• Saved data entries:
## start

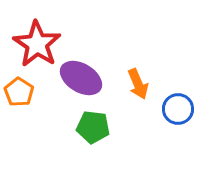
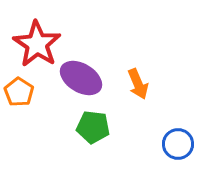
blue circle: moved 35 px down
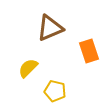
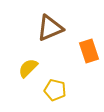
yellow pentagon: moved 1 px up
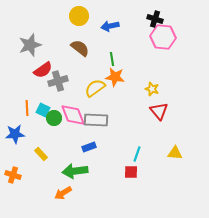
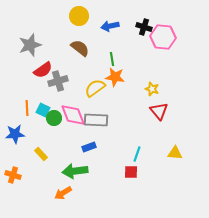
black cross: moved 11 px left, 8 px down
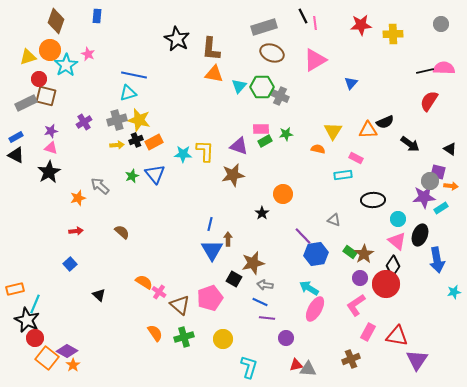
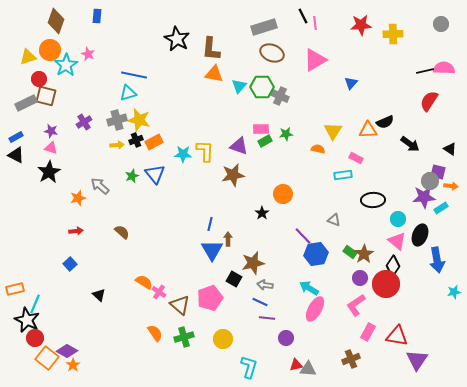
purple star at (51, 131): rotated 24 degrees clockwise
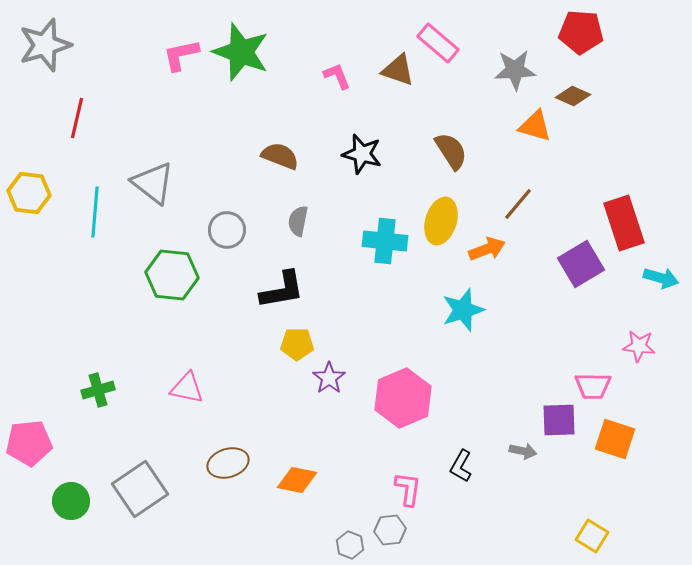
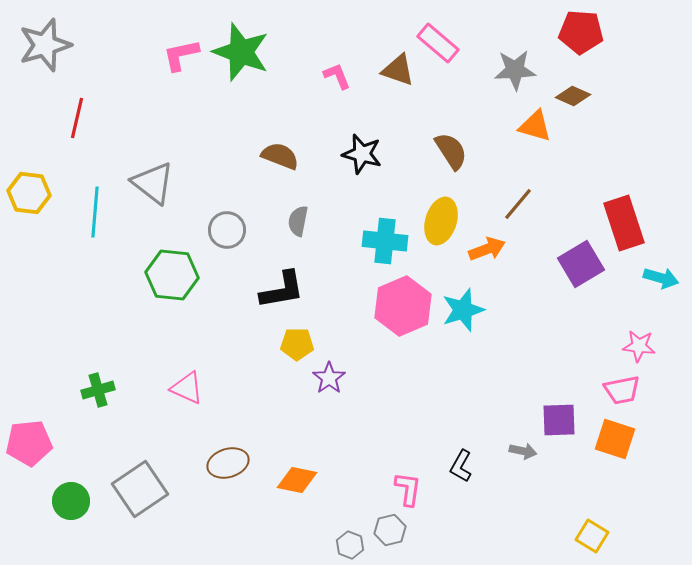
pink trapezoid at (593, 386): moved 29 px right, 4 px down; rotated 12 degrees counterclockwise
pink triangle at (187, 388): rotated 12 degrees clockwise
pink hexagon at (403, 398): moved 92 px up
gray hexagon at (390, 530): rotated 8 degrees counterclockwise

## end

• AIM OF THE EXERCISE:
Please output the items starting at the line that contains "black cross: moved 11 px left, 8 px down" and ending at the last line of the items, copying each line word for word. Leave the pictures out.

• EXPECTED OUTPUT:
black cross: moved 11 px left, 8 px down
purple star at (51, 131): rotated 24 degrees clockwise
pink trapezoid at (593, 386): moved 29 px right, 4 px down; rotated 12 degrees counterclockwise
pink triangle at (187, 388): rotated 12 degrees clockwise
pink hexagon at (403, 398): moved 92 px up
gray hexagon at (390, 530): rotated 8 degrees counterclockwise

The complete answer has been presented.